Record extracts -
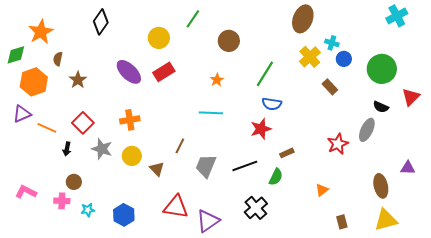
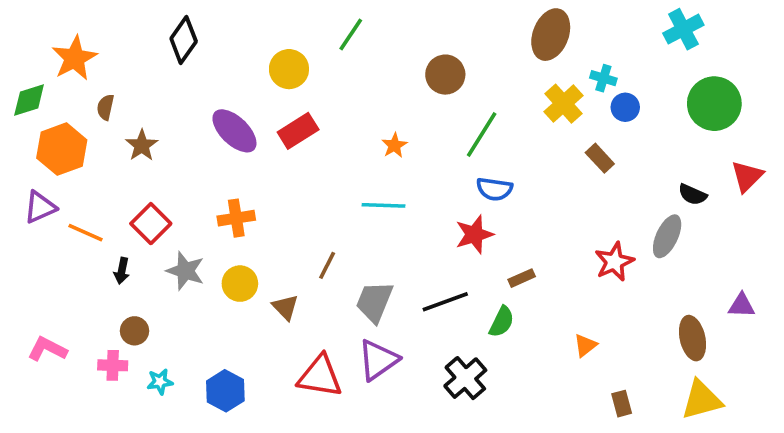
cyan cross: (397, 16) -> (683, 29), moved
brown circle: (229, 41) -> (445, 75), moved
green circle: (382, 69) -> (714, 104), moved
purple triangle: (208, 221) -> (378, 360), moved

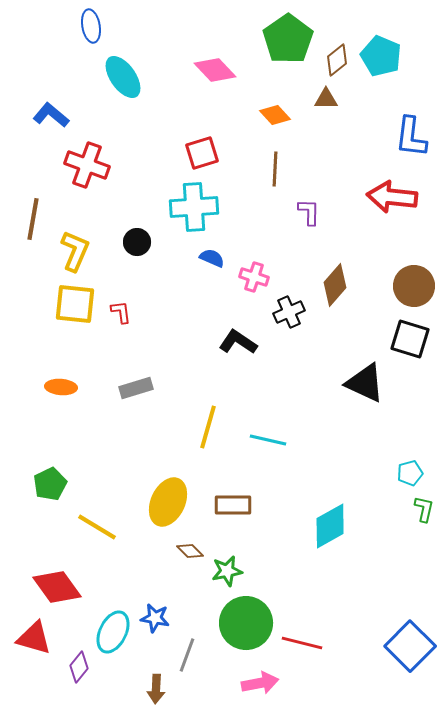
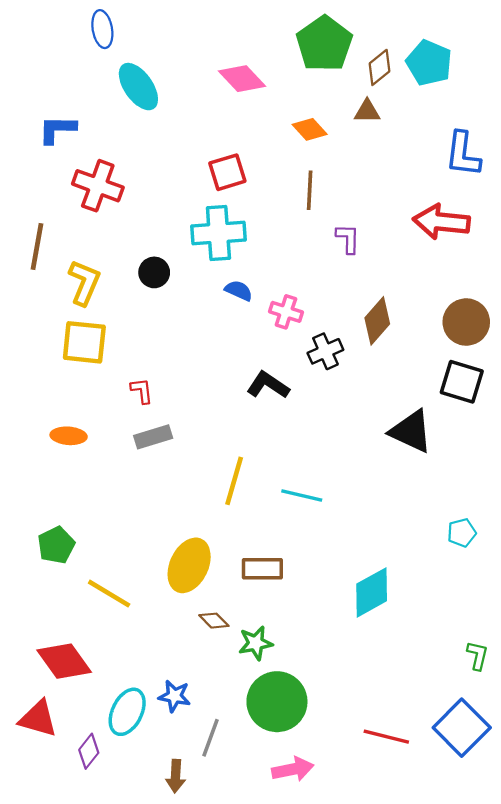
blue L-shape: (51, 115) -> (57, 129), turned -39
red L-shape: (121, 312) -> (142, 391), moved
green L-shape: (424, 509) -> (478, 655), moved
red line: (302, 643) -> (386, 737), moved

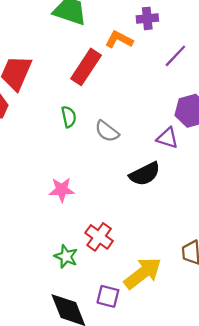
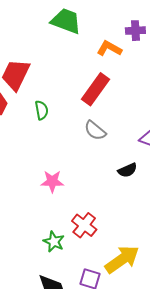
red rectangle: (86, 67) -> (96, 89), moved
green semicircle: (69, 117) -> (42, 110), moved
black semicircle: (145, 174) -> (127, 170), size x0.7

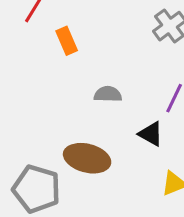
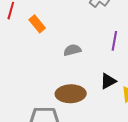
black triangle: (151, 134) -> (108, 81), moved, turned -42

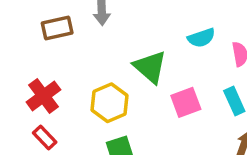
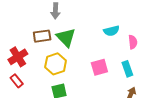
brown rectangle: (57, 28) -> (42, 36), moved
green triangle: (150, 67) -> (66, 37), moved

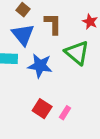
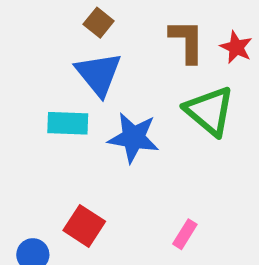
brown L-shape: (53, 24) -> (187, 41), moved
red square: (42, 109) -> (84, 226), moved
---
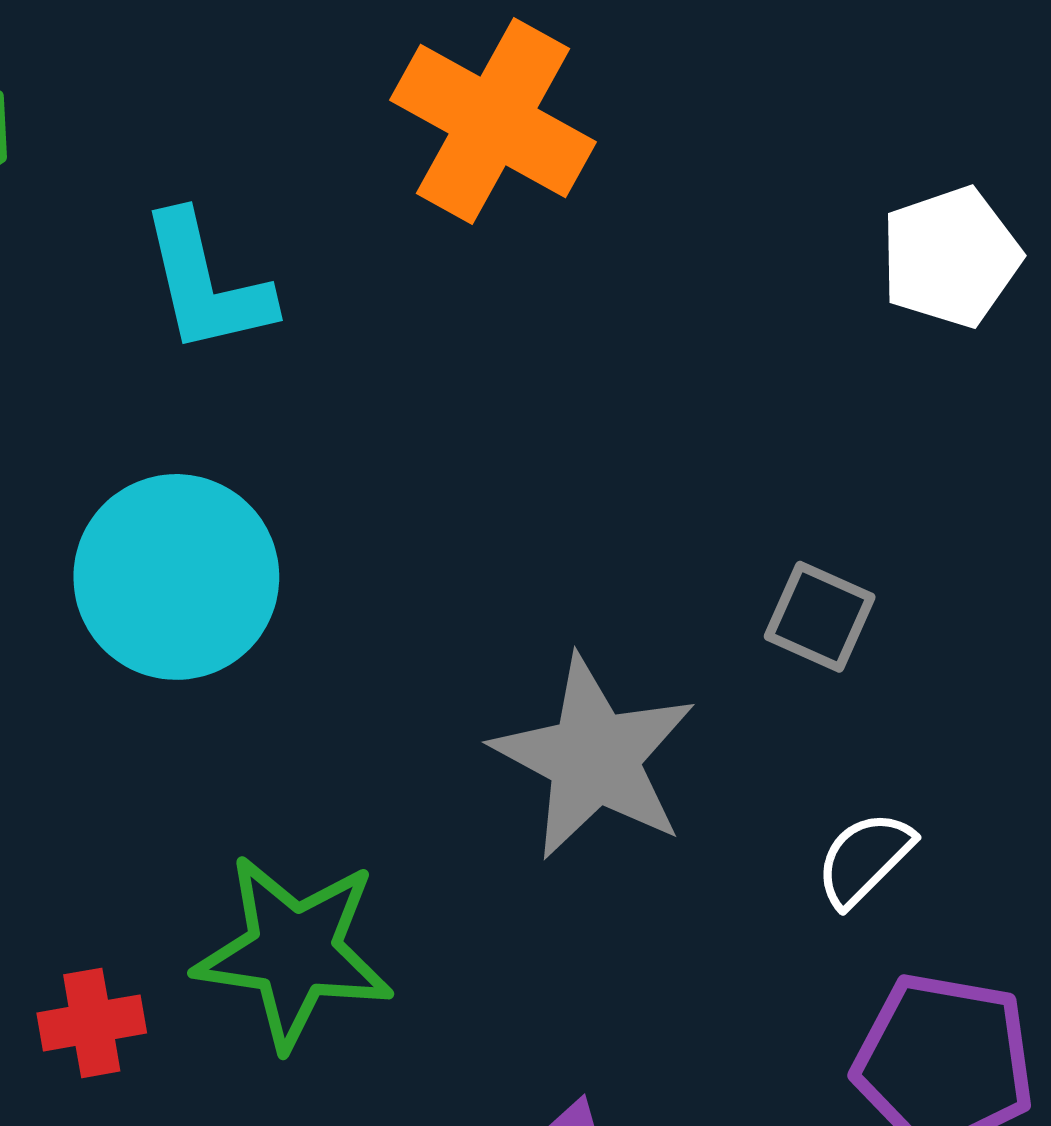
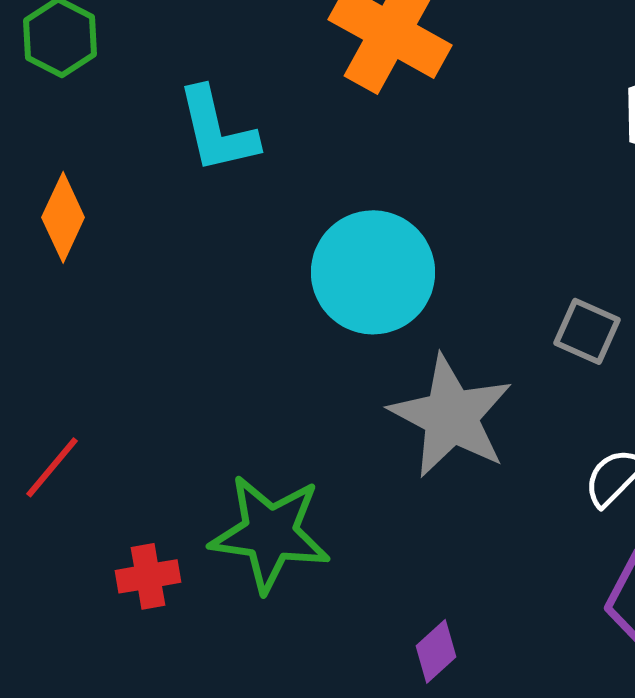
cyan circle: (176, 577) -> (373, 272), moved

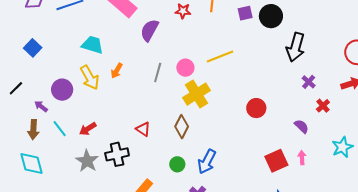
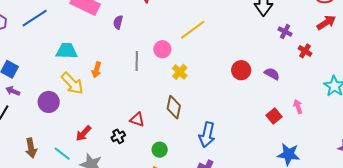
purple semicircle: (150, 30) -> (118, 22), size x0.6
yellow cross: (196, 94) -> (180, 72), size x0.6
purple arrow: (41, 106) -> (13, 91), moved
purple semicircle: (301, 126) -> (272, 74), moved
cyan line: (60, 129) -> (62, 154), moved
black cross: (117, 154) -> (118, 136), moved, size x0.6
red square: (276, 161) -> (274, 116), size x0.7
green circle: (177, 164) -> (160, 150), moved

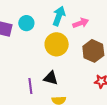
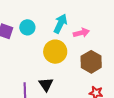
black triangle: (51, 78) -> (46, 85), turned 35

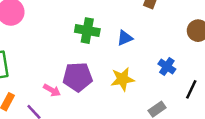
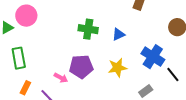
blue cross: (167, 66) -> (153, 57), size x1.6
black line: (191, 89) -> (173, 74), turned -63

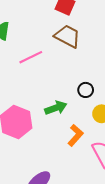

Task item -
From the line holding "cyan cross: (397, 16) -> (683, 29), moved" to the line holding "red square: (42, 109) -> (84, 226), moved", both included, retype the entries above exactly and drop the pictures.

Task result -
cyan cross: (397, 16) -> (683, 29), moved
brown circle: (229, 41) -> (445, 75), moved
green circle: (382, 69) -> (714, 104), moved
purple triangle: (208, 221) -> (378, 360), moved

blue L-shape: (51, 115) -> (57, 129), turned -39
red L-shape: (121, 312) -> (142, 391), moved
green L-shape: (424, 509) -> (478, 655), moved
red line: (302, 643) -> (386, 737), moved

red rectangle: (86, 67) -> (96, 89), moved
green semicircle: (69, 117) -> (42, 110), moved
black semicircle: (145, 174) -> (127, 170), size x0.7

black triangle: (151, 134) -> (108, 81), moved, turned -42

brown rectangle: (57, 28) -> (42, 36), moved
green triangle: (150, 67) -> (66, 37), moved

brown L-shape: (53, 24) -> (187, 41), moved
red square: (42, 109) -> (84, 226), moved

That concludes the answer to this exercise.